─── Records shown

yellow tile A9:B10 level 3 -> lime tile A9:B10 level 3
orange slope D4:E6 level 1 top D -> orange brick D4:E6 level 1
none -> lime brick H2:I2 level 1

──────
─── Records shown

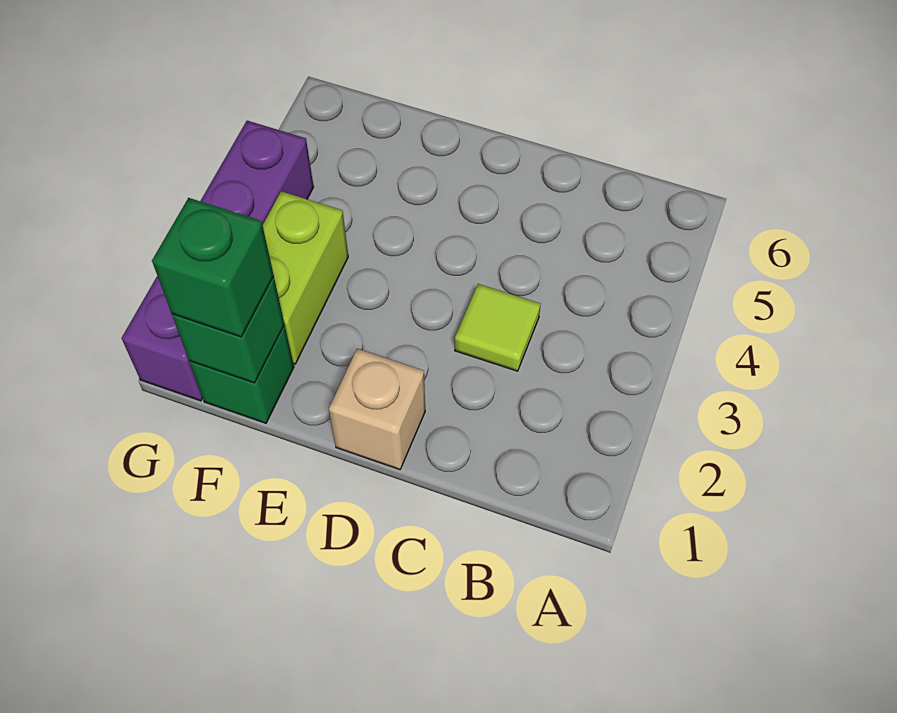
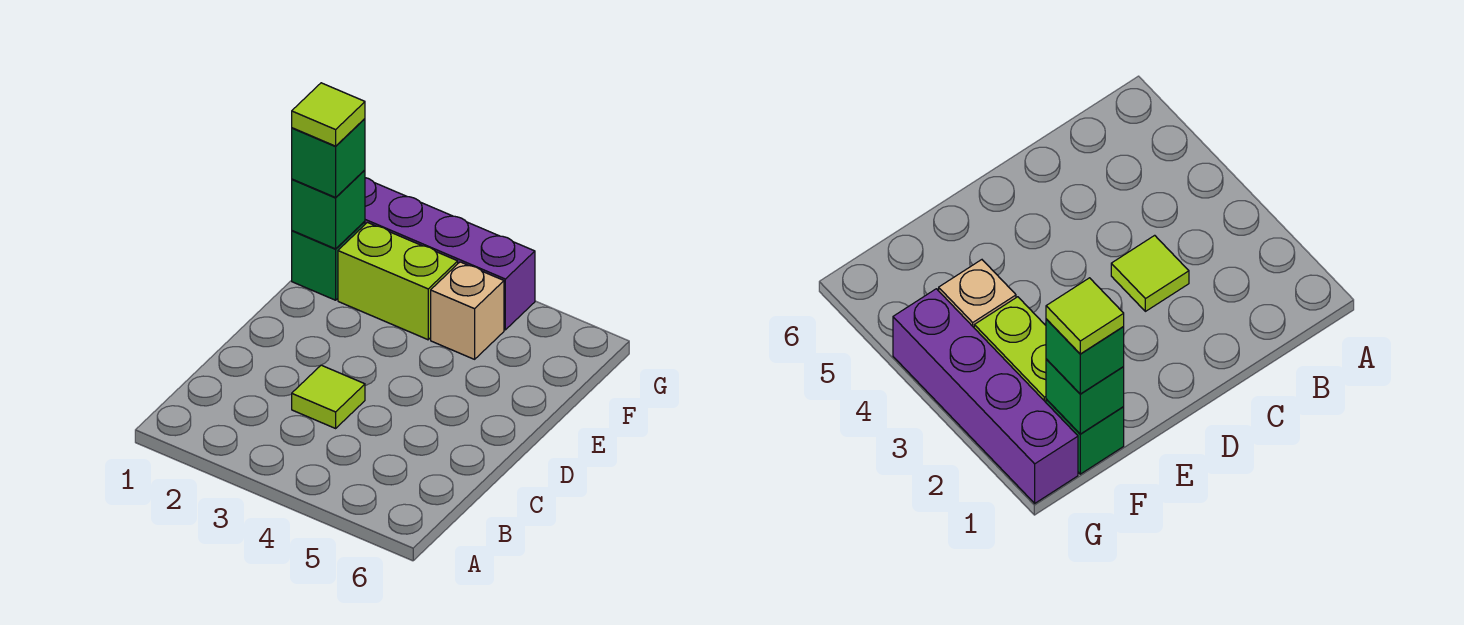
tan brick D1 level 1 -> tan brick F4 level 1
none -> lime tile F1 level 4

──────

A verbatim transcription is needed of the lines above, starting at the line with "yellow tile A9:B10" and ending at the line with "none -> lime brick H2:I2 level 1", both included, and of nothing else.

yellow tile A9:B10 level 3 -> lime tile A9:B10 level 3
orange slope D4:E6 level 1 top D -> orange brick D4:E6 level 1
none -> lime brick H2:I2 level 1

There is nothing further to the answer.